### INSTRUCTIONS TO FOLLOW
All records below are to be set down precisely as written, excluding pictures.
>>
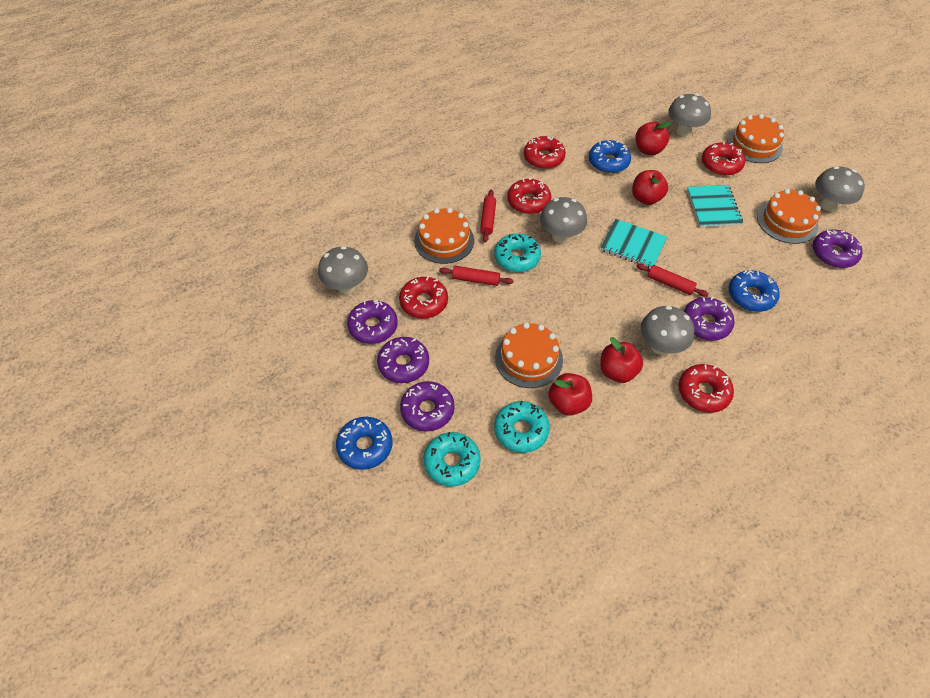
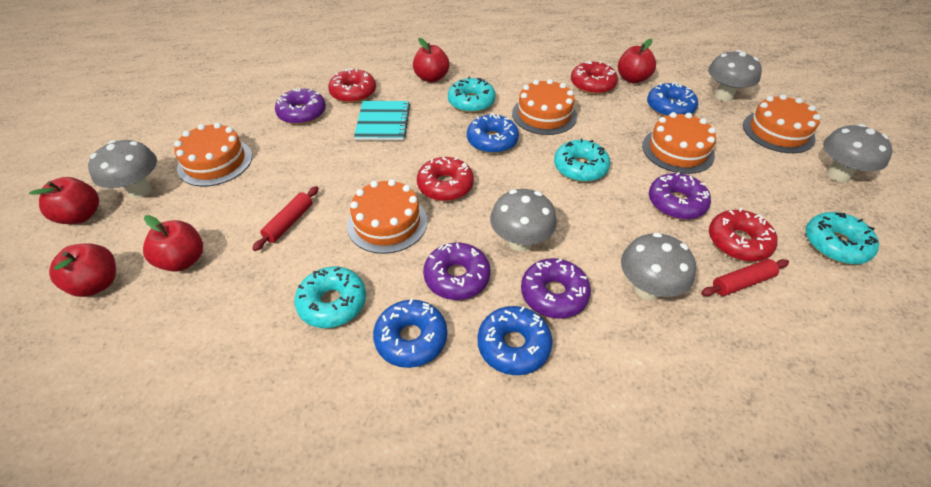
blue donut: 3 -> 4
orange cake: 4 -> 5
purple donut: 5 -> 4
red apple: 4 -> 5
red donut: 5 -> 4
red rolling pin: 3 -> 2
turquoise donut: 3 -> 4
turquoise notebook: 2 -> 1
<<
### FINISHED TASK
blue donut: 3 -> 4
orange cake: 4 -> 5
purple donut: 5 -> 4
red apple: 4 -> 5
red donut: 5 -> 4
red rolling pin: 3 -> 2
turquoise donut: 3 -> 4
turquoise notebook: 2 -> 1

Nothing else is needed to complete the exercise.